> **YOUR TASK**:
Send back the line that contains "RADIO2 pin CSN: GP11 -> GP26" and all lines following it through the end of the data below, exactly, omitting pictures.

(Revision tracking records)

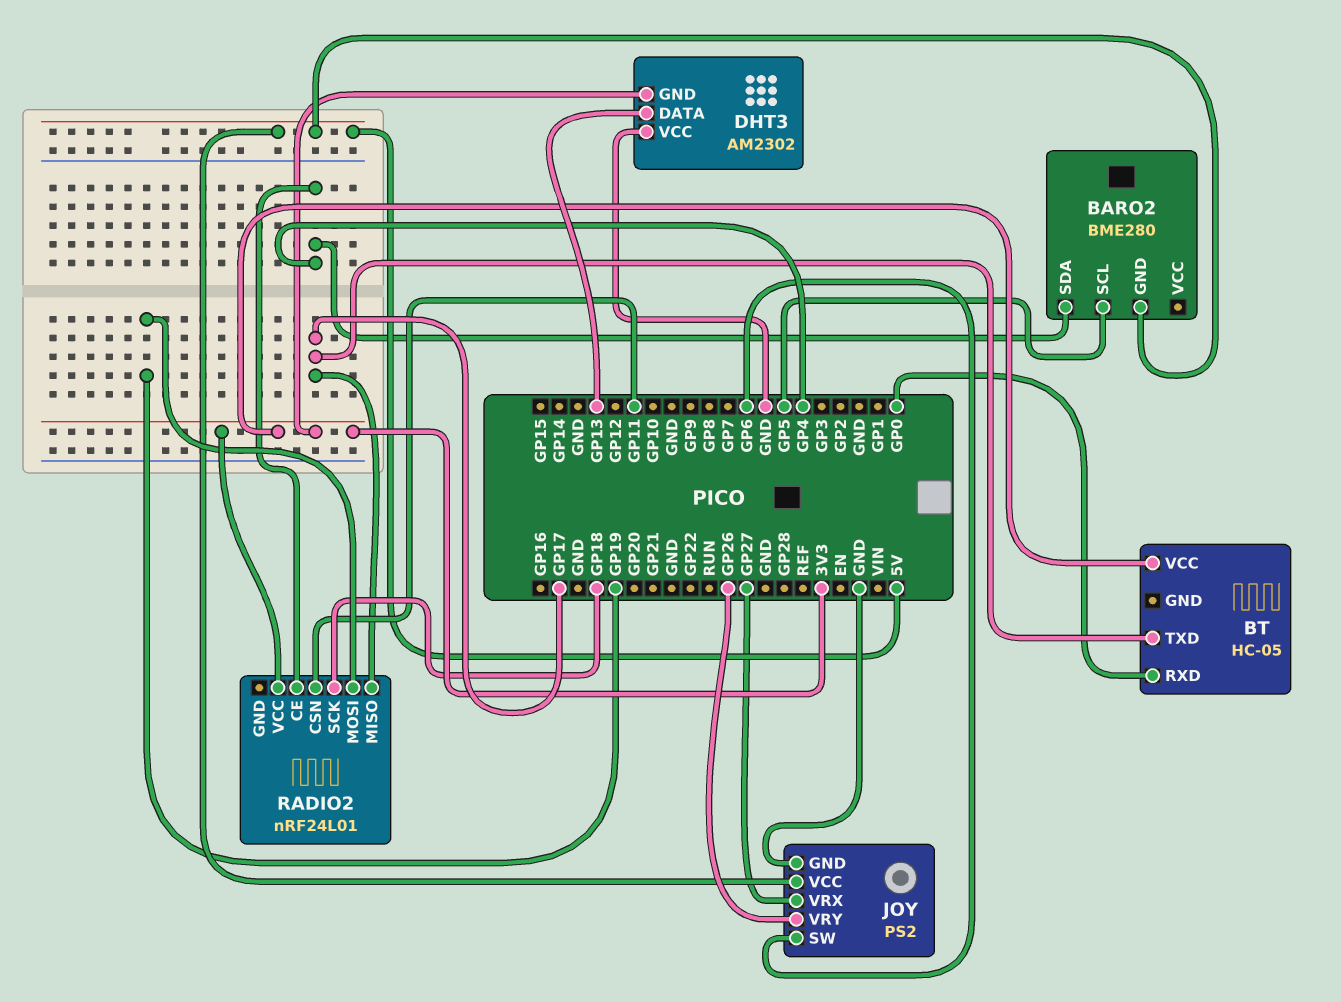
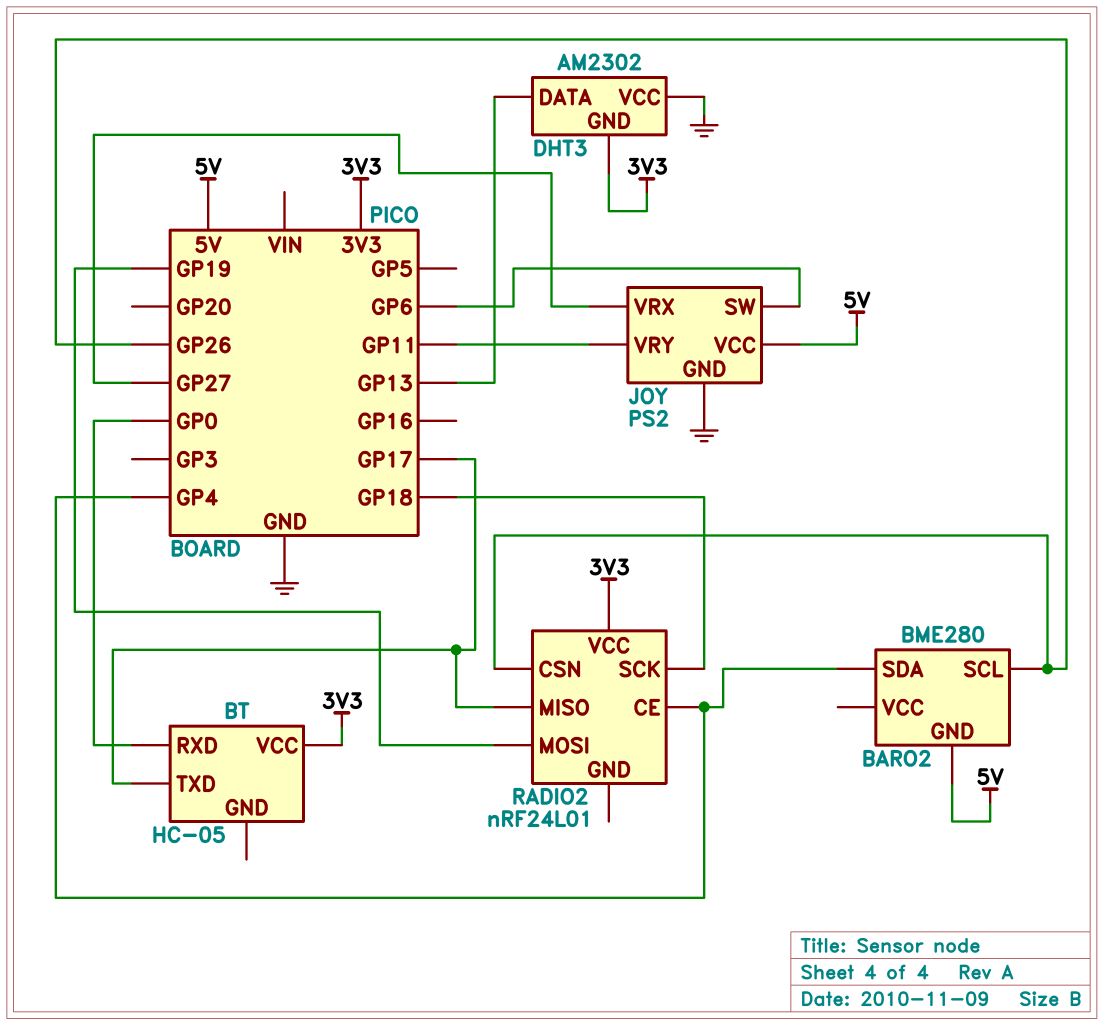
BARO2 pin SCL: GP5 -> GP26
JOY pin VRY: GP26 -> GP11
RADIO2 pin CSN: GP11 -> GP26

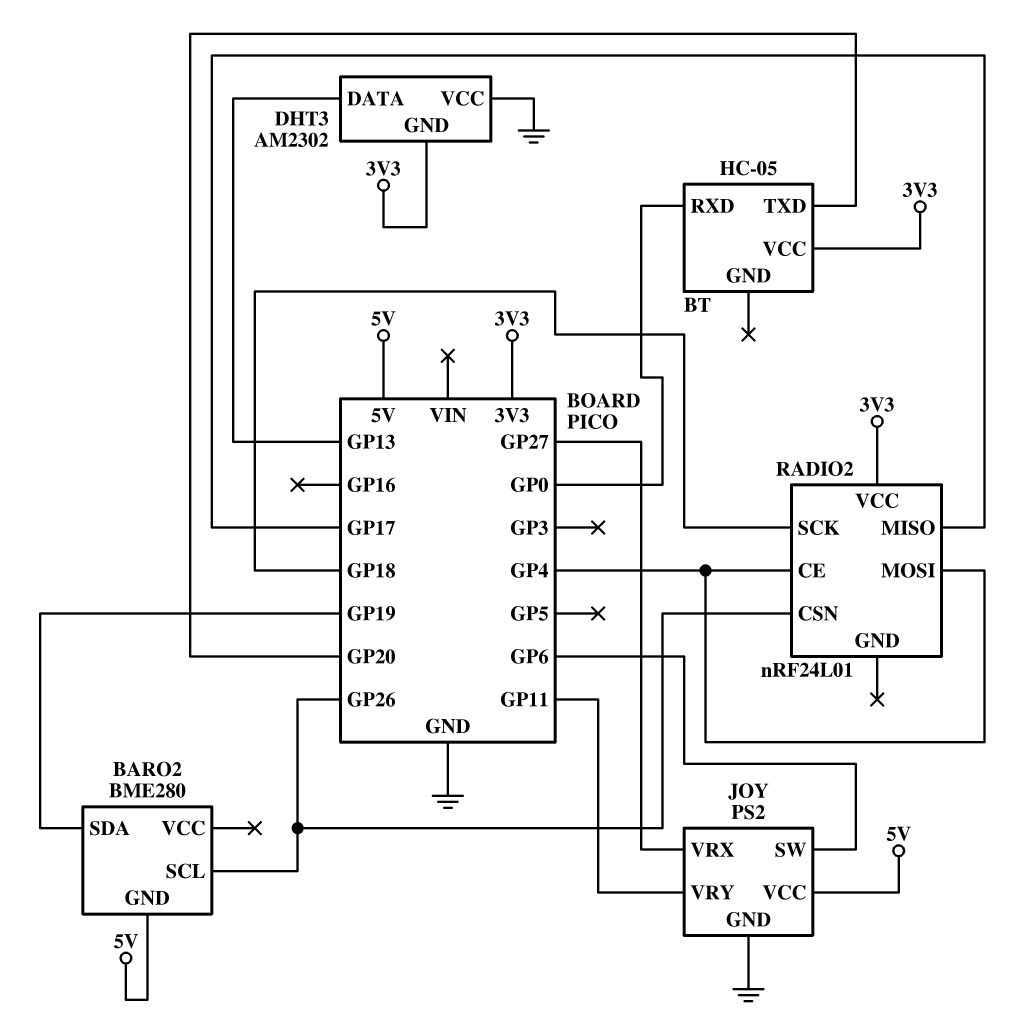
BARO2 pin SDA: GP4 -> GP19
BT pin TXD: GP17 -> GP20
RADIO2 pin MOSI: GP19 -> GP4

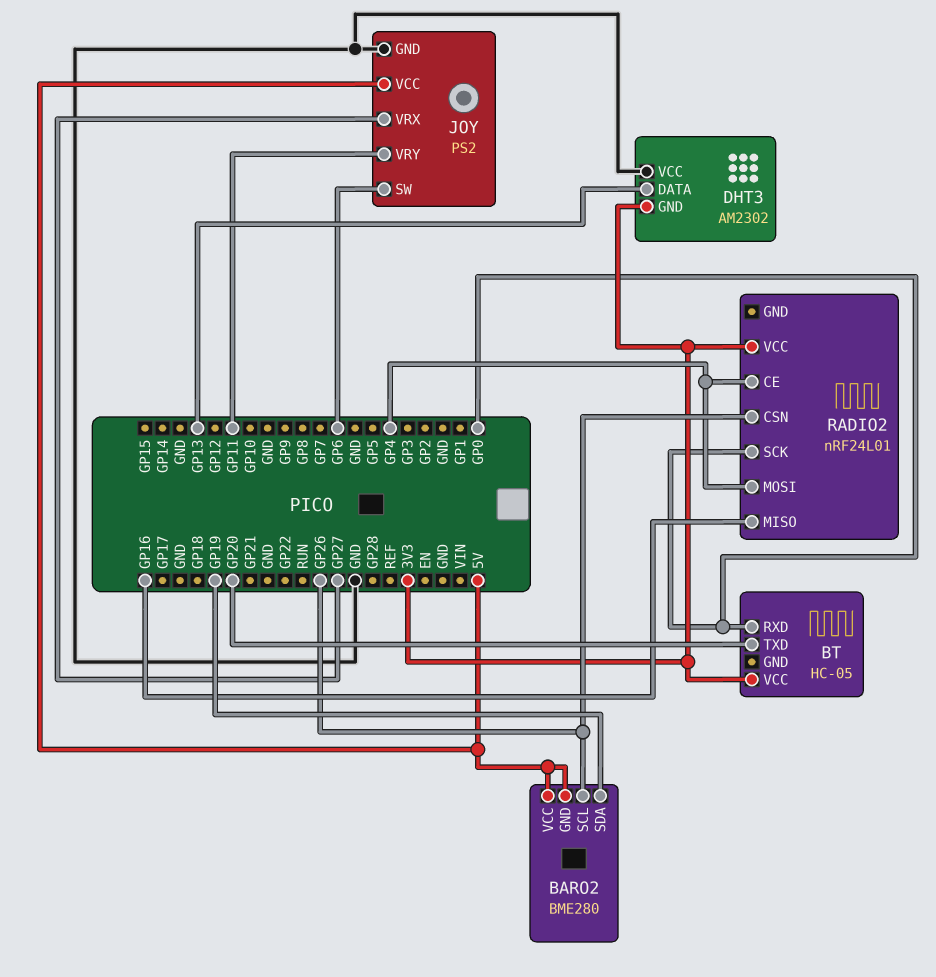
BARO2 pin VCC: none -> 5V
RADIO2 pin MISO: GP17 -> GP16
RADIO2 pin SCK: GP18 -> GP0

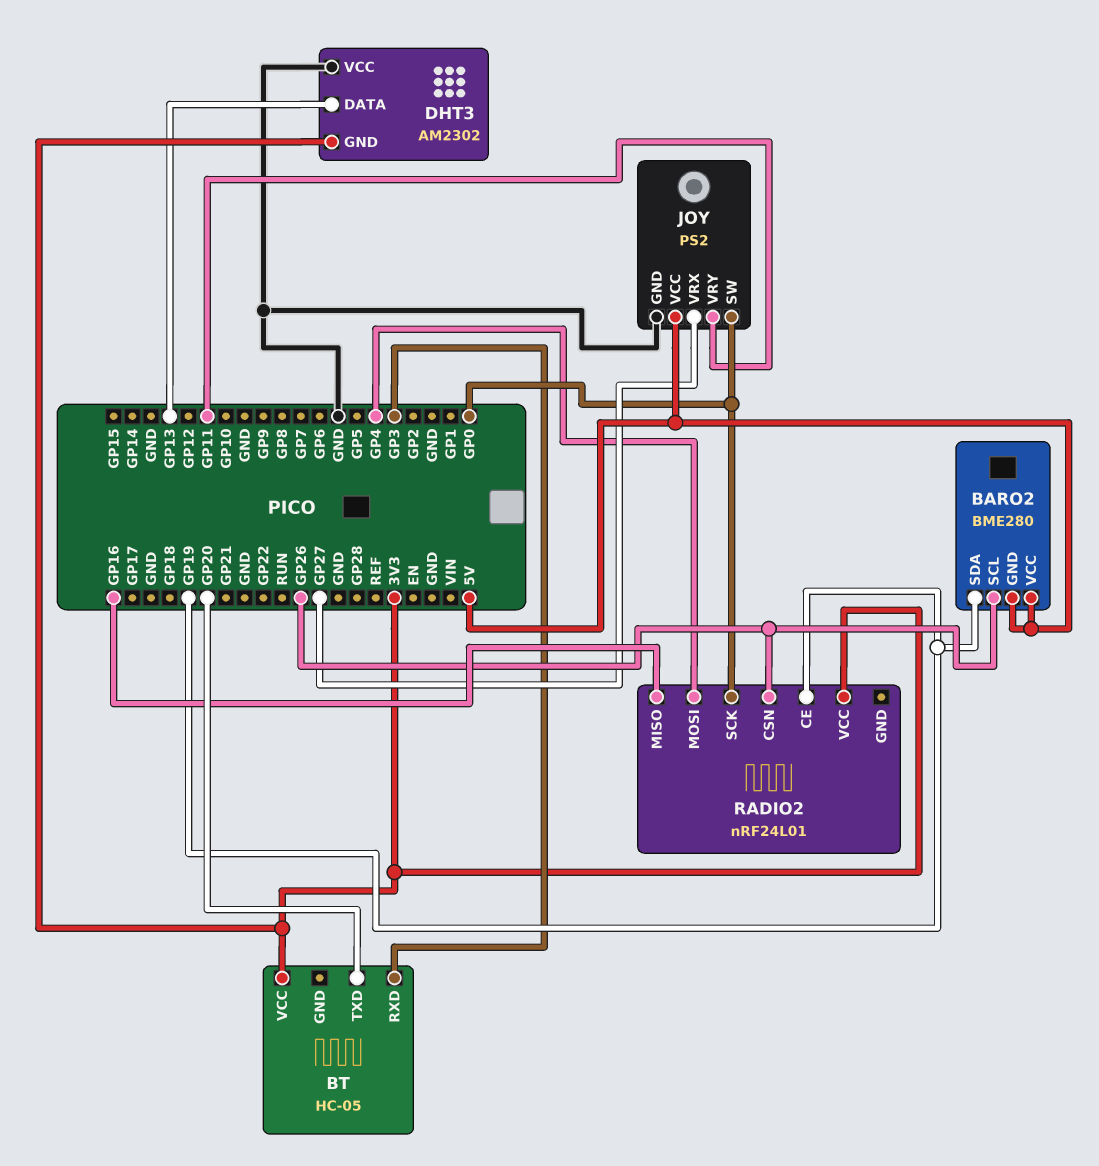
BT pin RXD: GP0 -> GP3
JOY pin SW: GP6 -> GP0
RADIO2 pin CE: GP4 -> GP19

> **WRITTEN ANSWER**:
RADIO2 pin CSN: GP11 -> GP26

BARO2 pin SDA: GP4 -> GP19
BT pin TXD: GP17 -> GP20
RADIO2 pin MOSI: GP19 -> GP4

BARO2 pin VCC: none -> 5V
RADIO2 pin MISO: GP17 -> GP16
RADIO2 pin SCK: GP18 -> GP0

BT pin RXD: GP0 -> GP3
JOY pin SW: GP6 -> GP0
RADIO2 pin CE: GP4 -> GP19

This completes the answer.